» Action item
Make the copy match the entries below exactly, with no pictures carried over.

» Material provided
- - - -
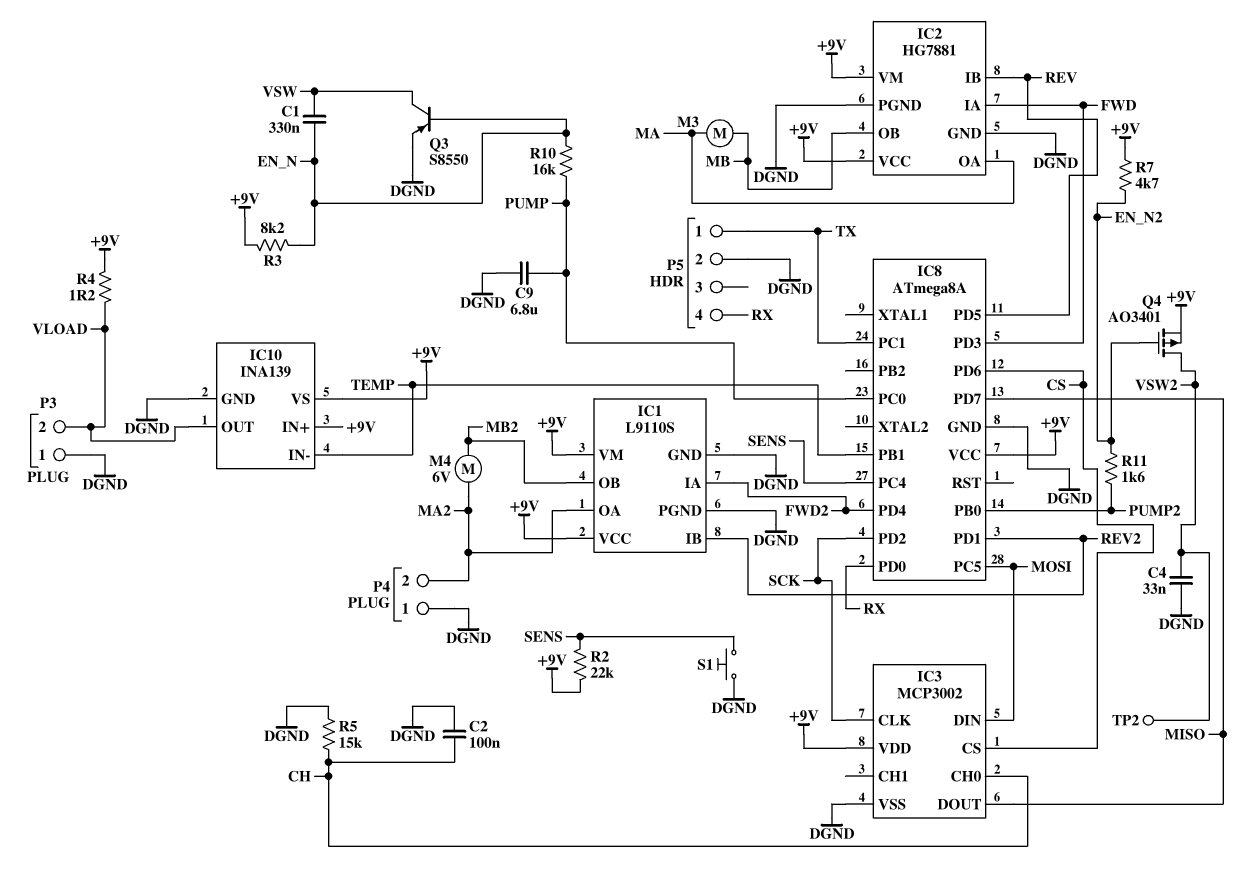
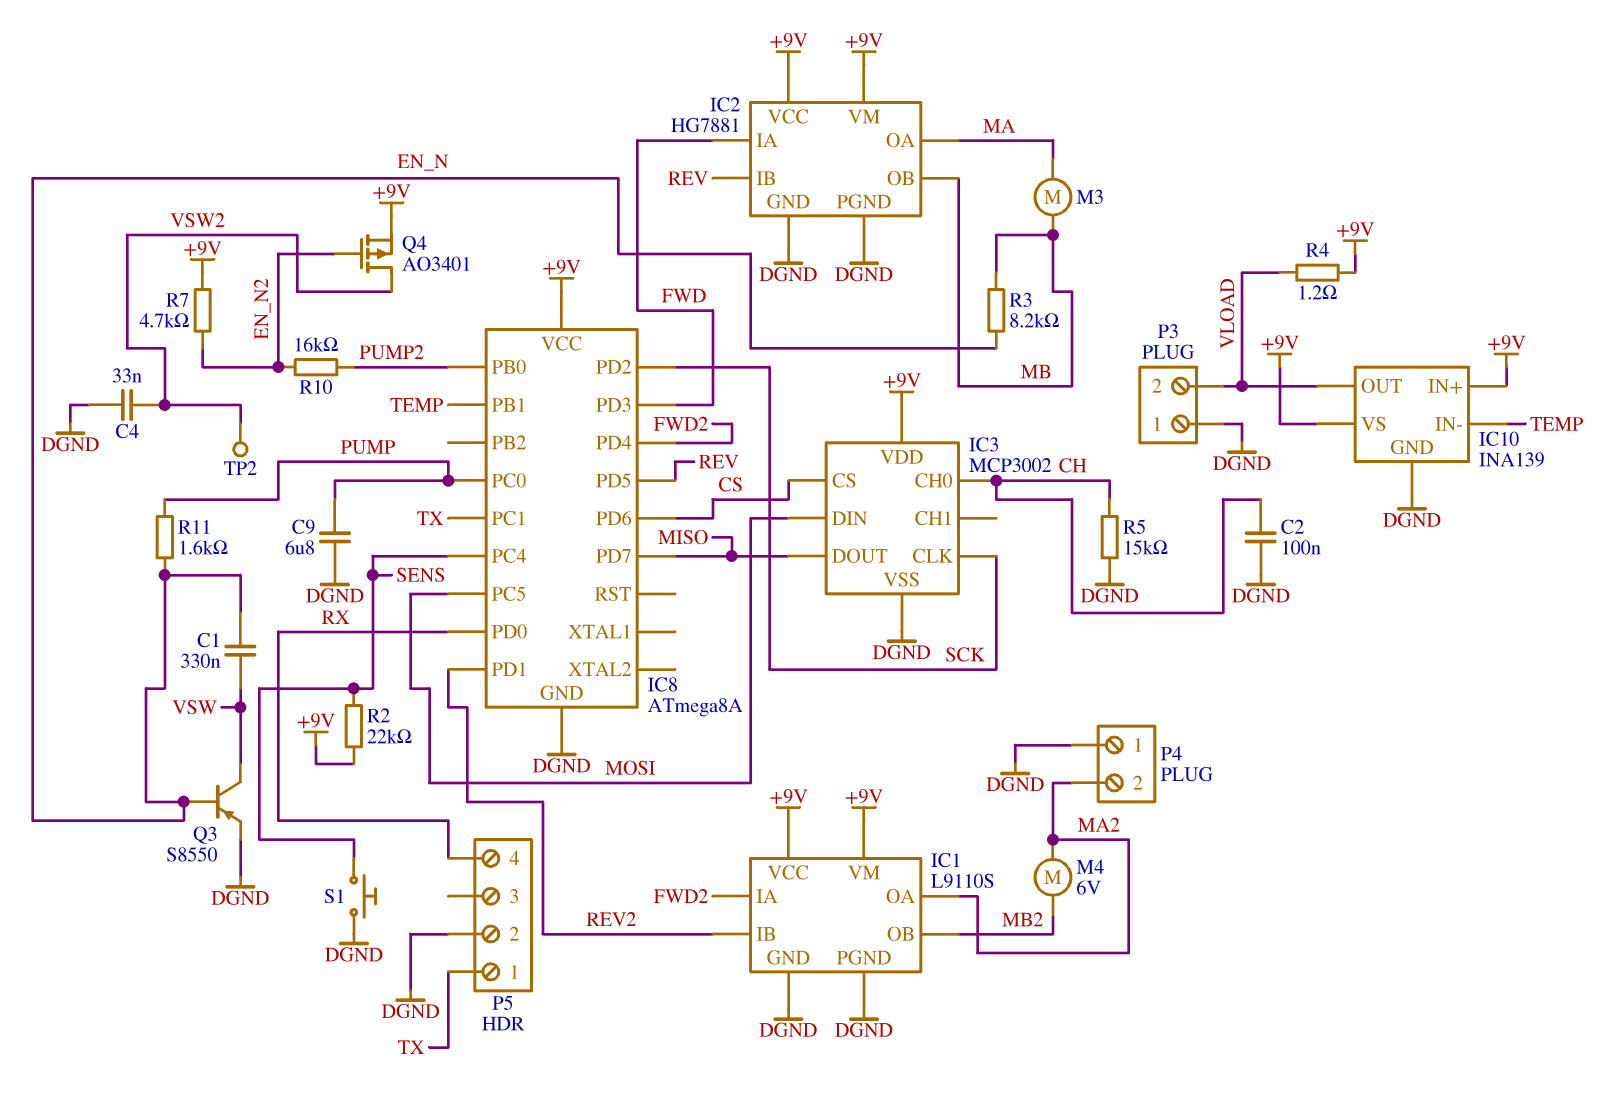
R3: 8.2k (+9V, EN_N) -> 8.2k (EN_N, MB)
R10: 16k (EN_N, PUMP) -> 16k (EN_N2, PUMP2)
R11: 1.6k (EN_N2, PUMP2) -> 1.6k (EN_N, PUMP)

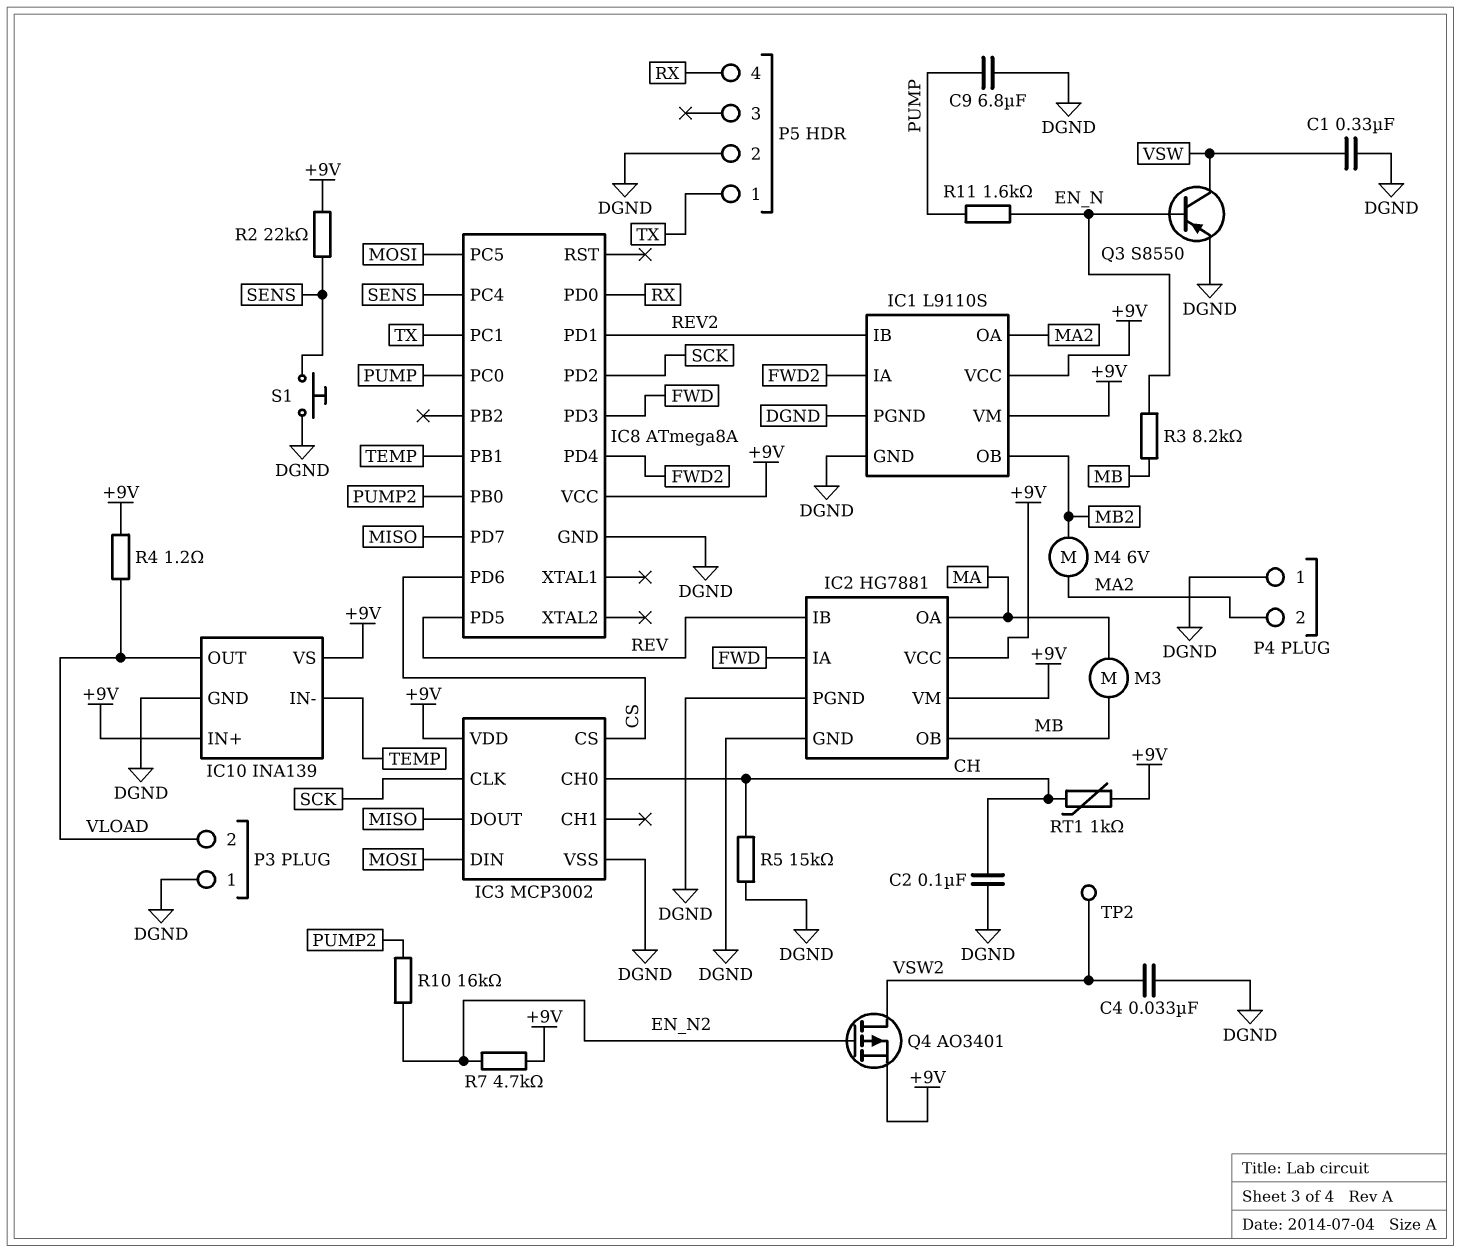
C1: 330nF (EN_N, VSW) -> 330nF (DGND, VSW)
RT1: none -> 1k (+9V, CH)

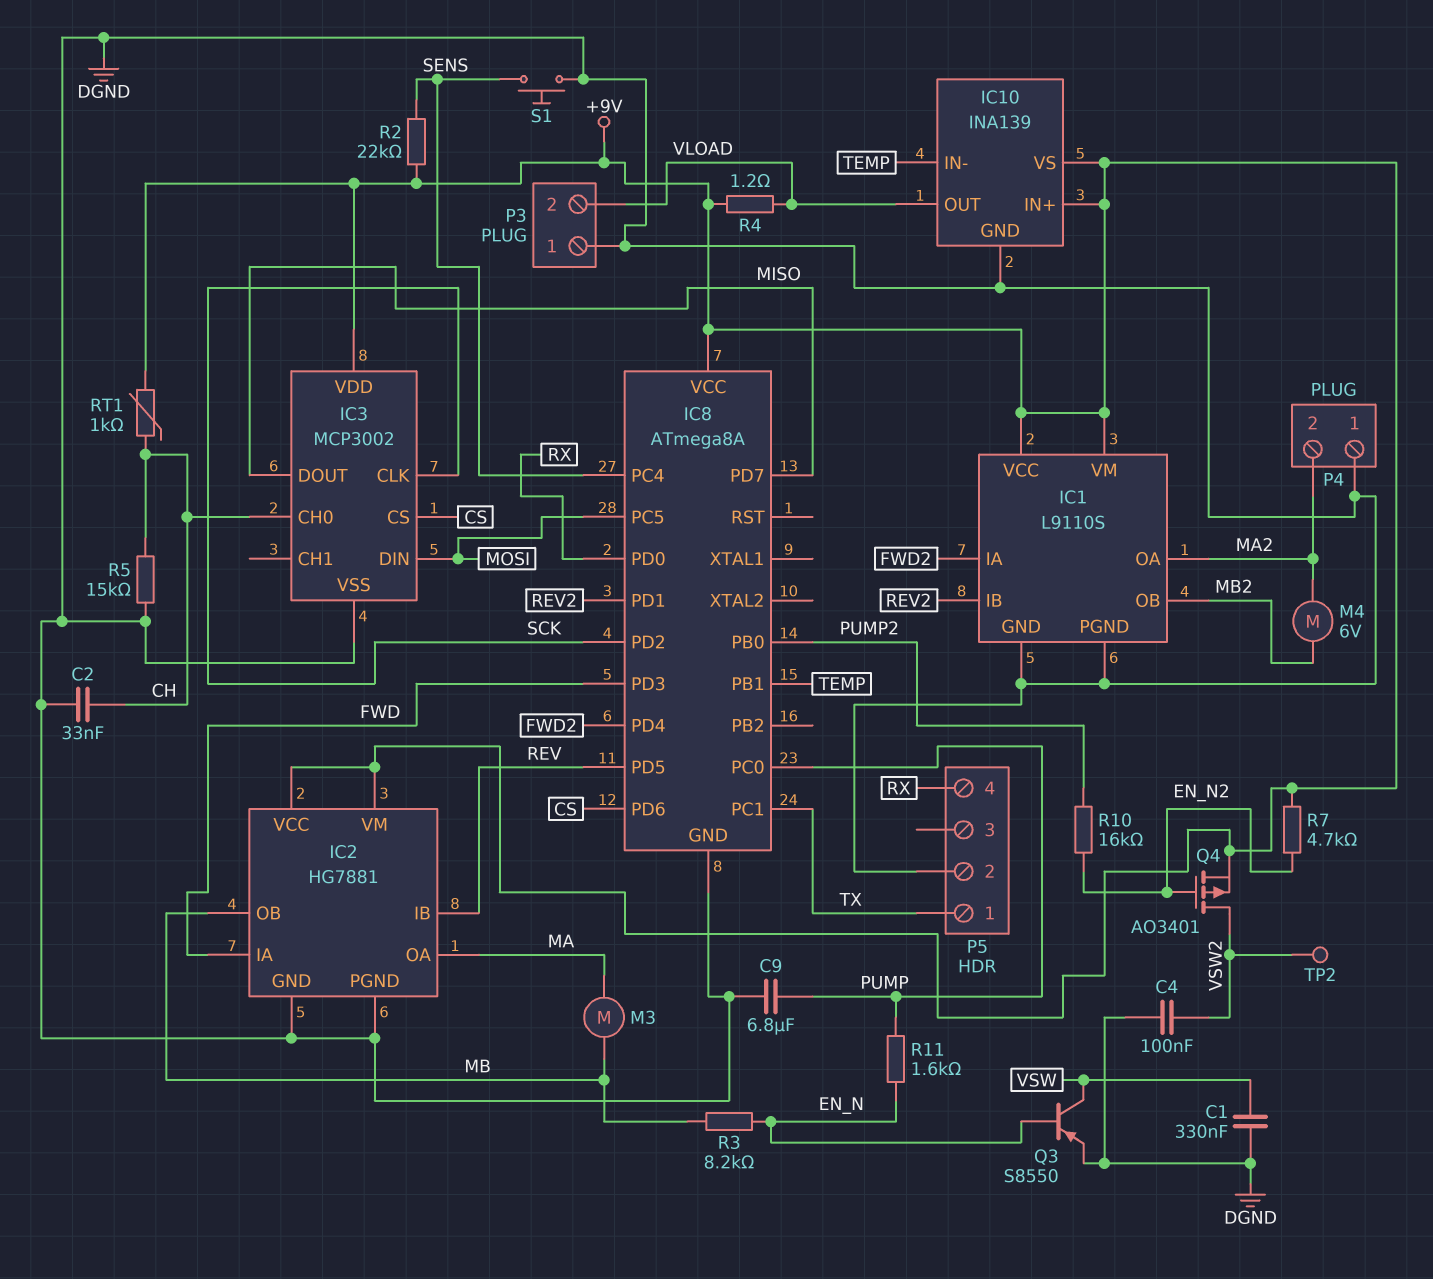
C2: 100nF (CH, DGND) -> 33nF (CH, DGND)
C4: 33nF (DGND, VSW2) -> 100nF (DGND, VSW2)

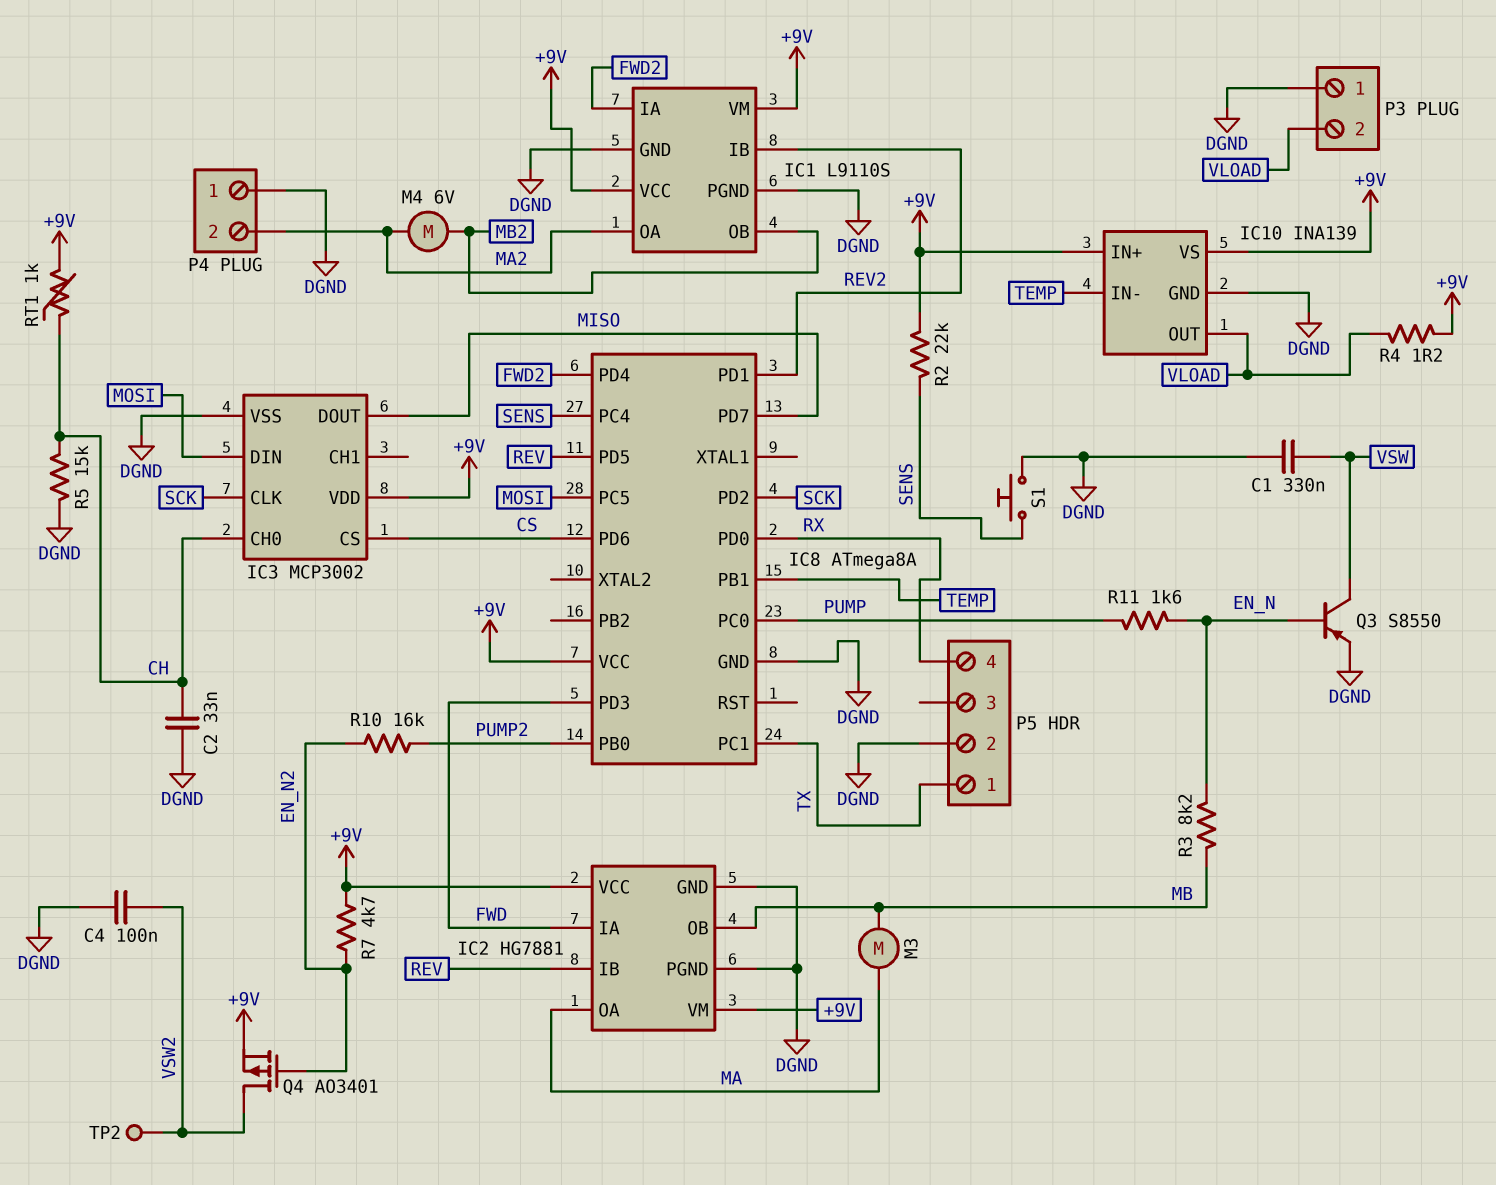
C9: 6.8uF (DGND, PUMP) -> none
- - - -
» Response to this exercise
R3: 8.2k (+9V, EN_N) -> 8.2k (EN_N, MB)
R10: 16k (EN_N, PUMP) -> 16k (EN_N2, PUMP2)
R11: 1.6k (EN_N2, PUMP2) -> 1.6k (EN_N, PUMP)

C1: 330nF (EN_N, VSW) -> 330nF (DGND, VSW)
RT1: none -> 1k (+9V, CH)

C2: 100nF (CH, DGND) -> 33nF (CH, DGND)
C4: 33nF (DGND, VSW2) -> 100nF (DGND, VSW2)

C9: 6.8uF (DGND, PUMP) -> none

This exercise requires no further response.